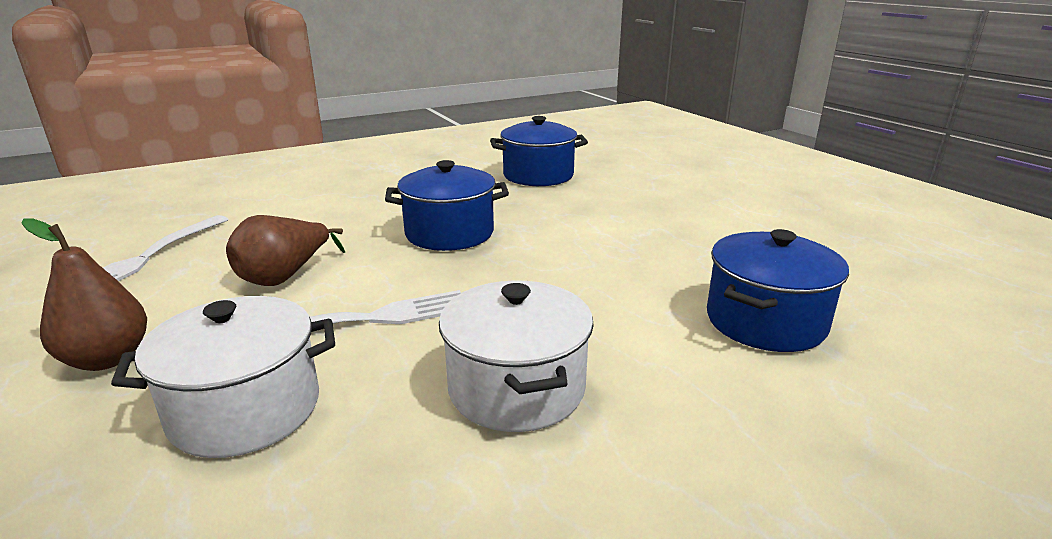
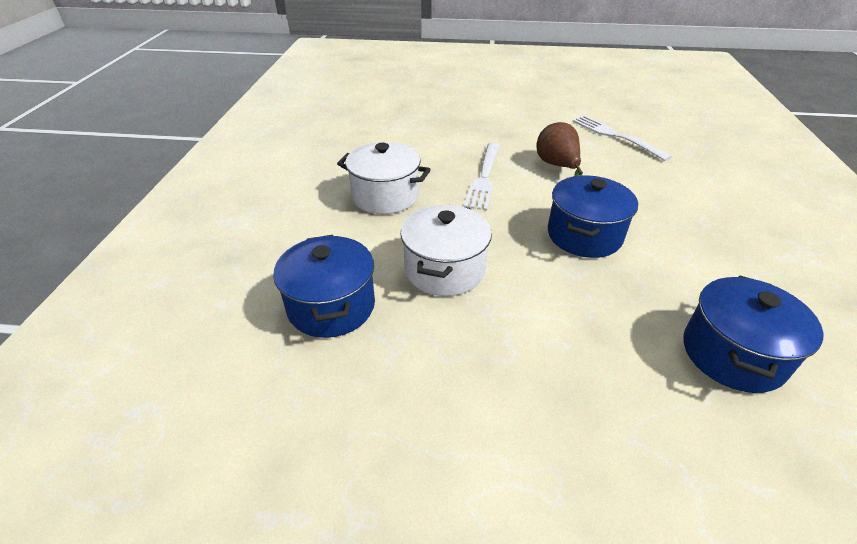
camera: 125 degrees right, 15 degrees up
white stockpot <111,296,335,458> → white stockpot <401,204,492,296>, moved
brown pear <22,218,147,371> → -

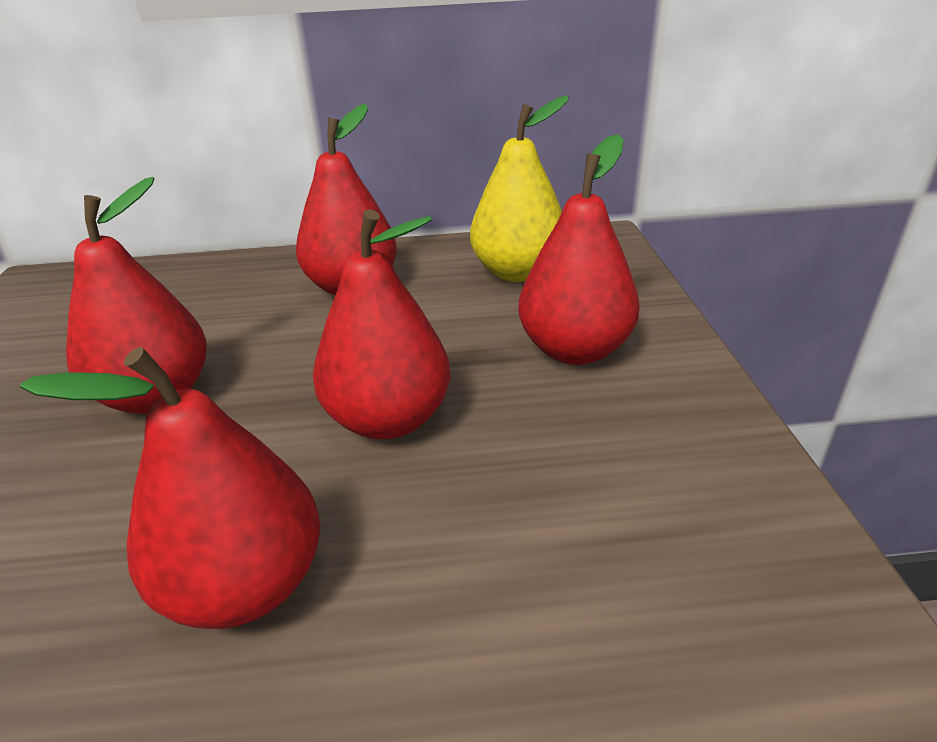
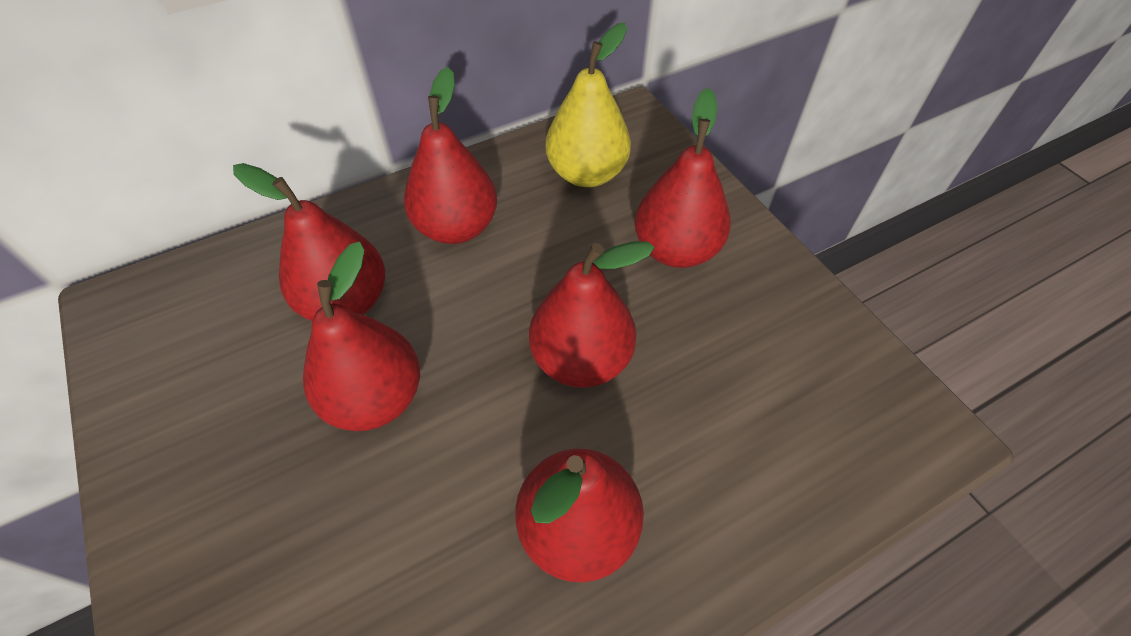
camera: 25 degrees left, 20 degrees up
- → scarlet pear <233,163,385,321>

WHAT YOU SHOULD DO
Leave out every picture, and copy exactly the lines from the line that contains "white stockpot <111,296,335,458>" through the end of the material.

REPLY
white stockpot <111,296,335,458> → white stockpot <401,204,492,296>, moved
brown pear <22,218,147,371> → -

camera: 25 degrees left, 20 degrees up
- → scarlet pear <233,163,385,321>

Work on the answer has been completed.